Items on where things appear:

-=-=-=-=-

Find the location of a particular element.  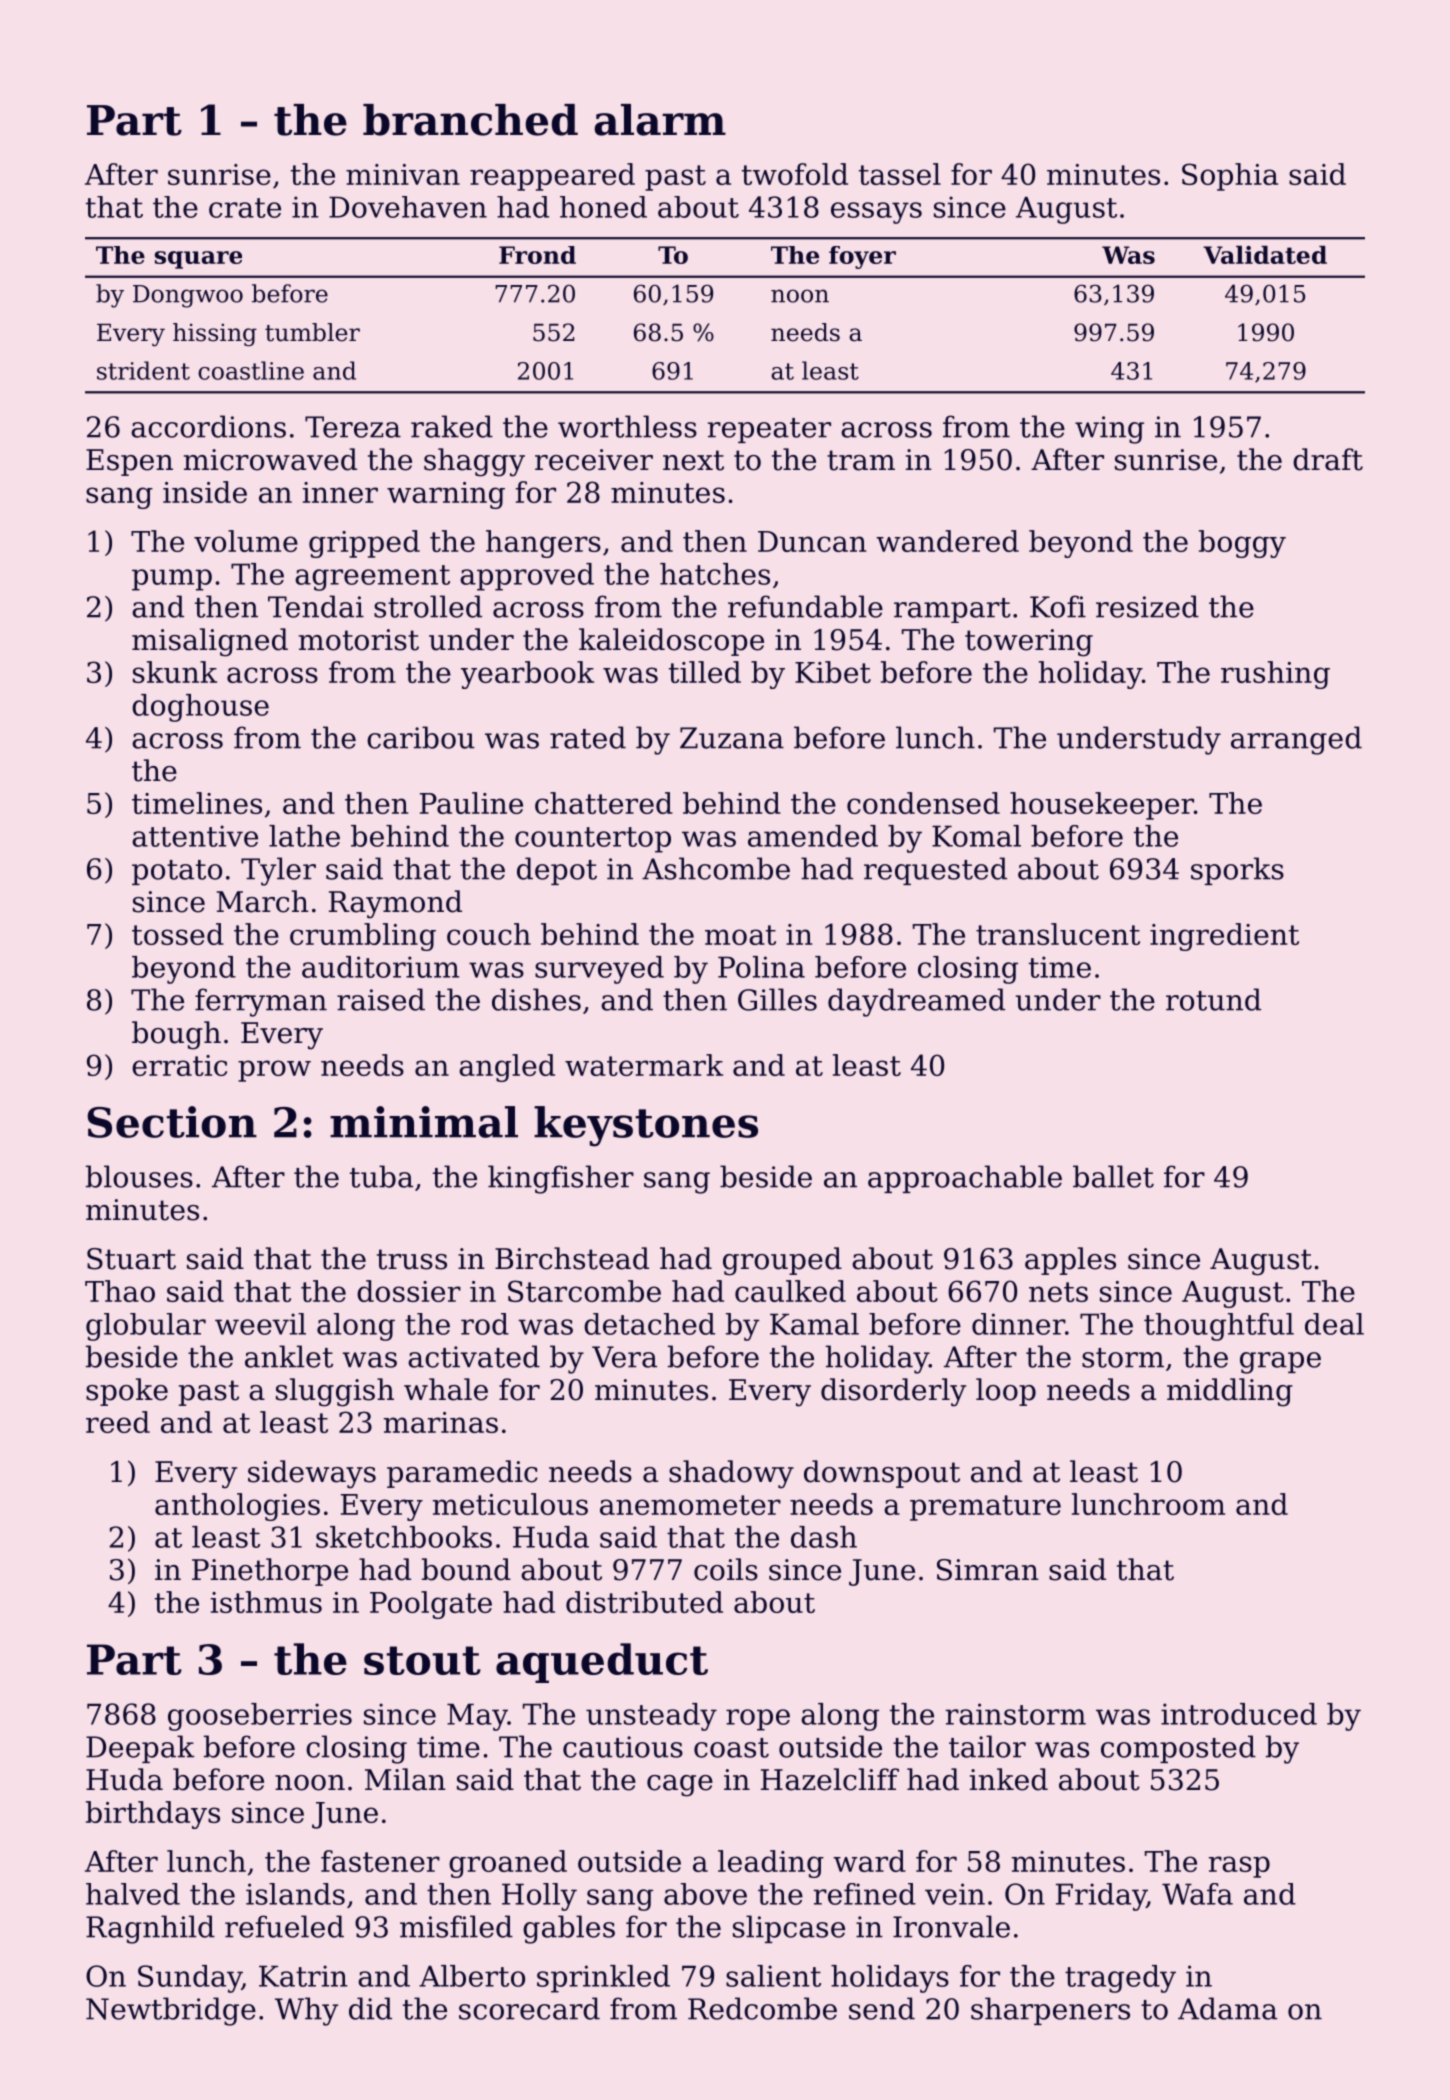

tumbler is located at coordinates (312, 332).
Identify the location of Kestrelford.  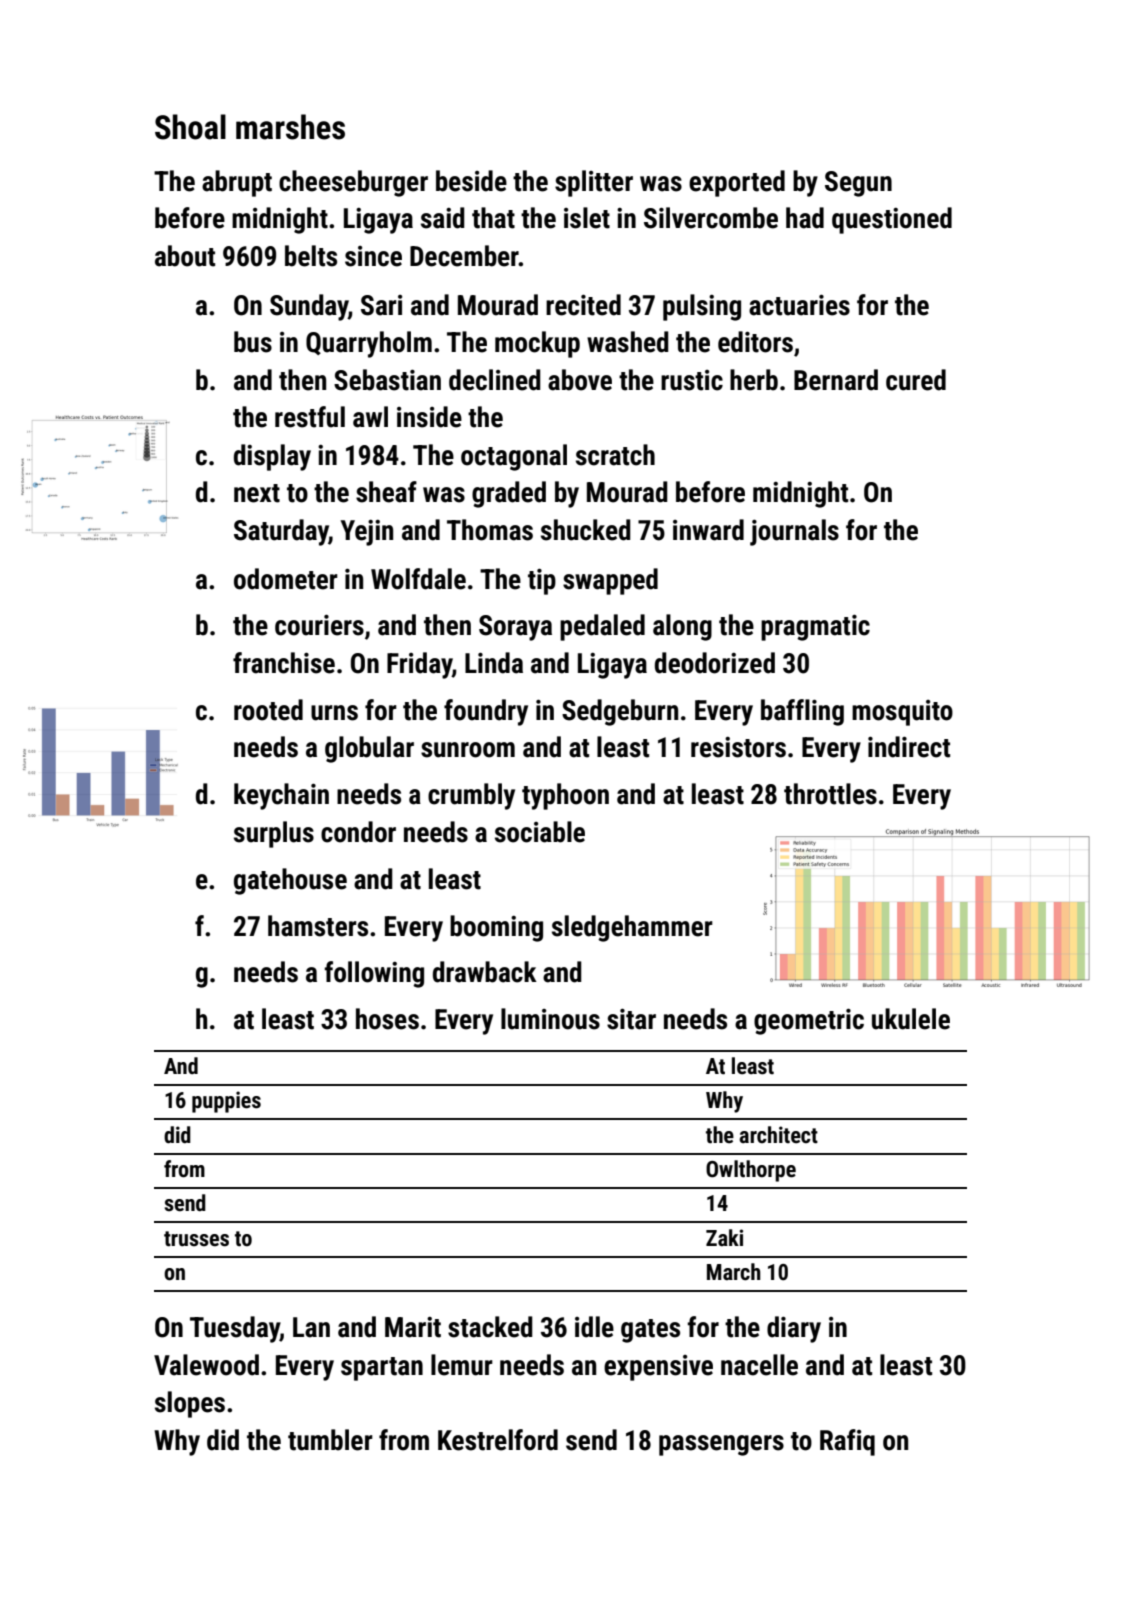
(498, 1440).
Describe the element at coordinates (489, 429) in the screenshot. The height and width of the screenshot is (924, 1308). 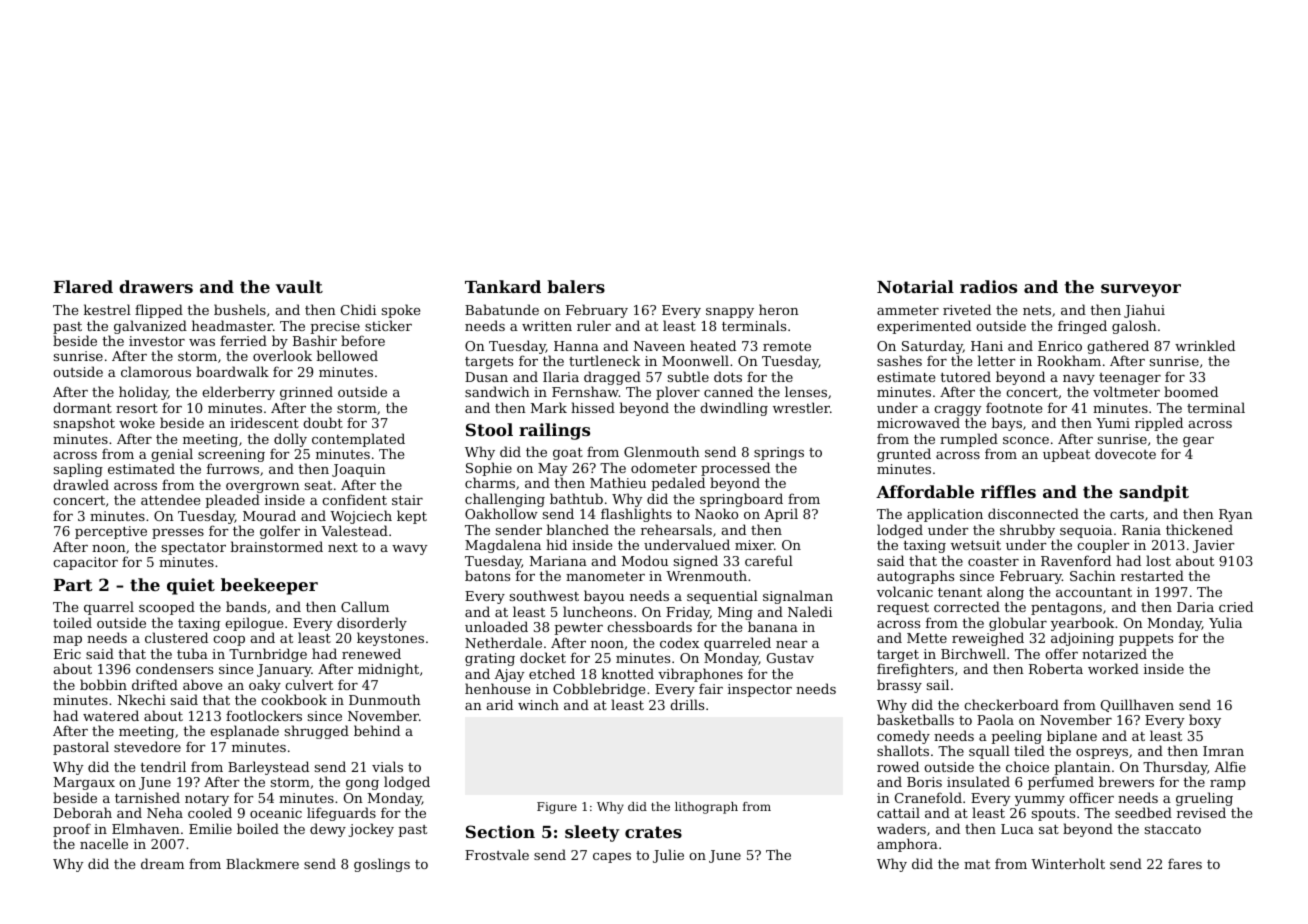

-=-=-=-=-

Work to do:
Write out the items again from the line with "Identify the location of Kestrelford." through the end of the items, requests included, and shift every coordinate in the answers up by 13 while leaving the numbers in the requests as they are. Omit the pictures.

Written solution:
Identify the location of Kestrelford.  
(511, 1453).
Describe the element at coordinates (489, 429) in the screenshot. The height and width of the screenshot is (924, 1308). 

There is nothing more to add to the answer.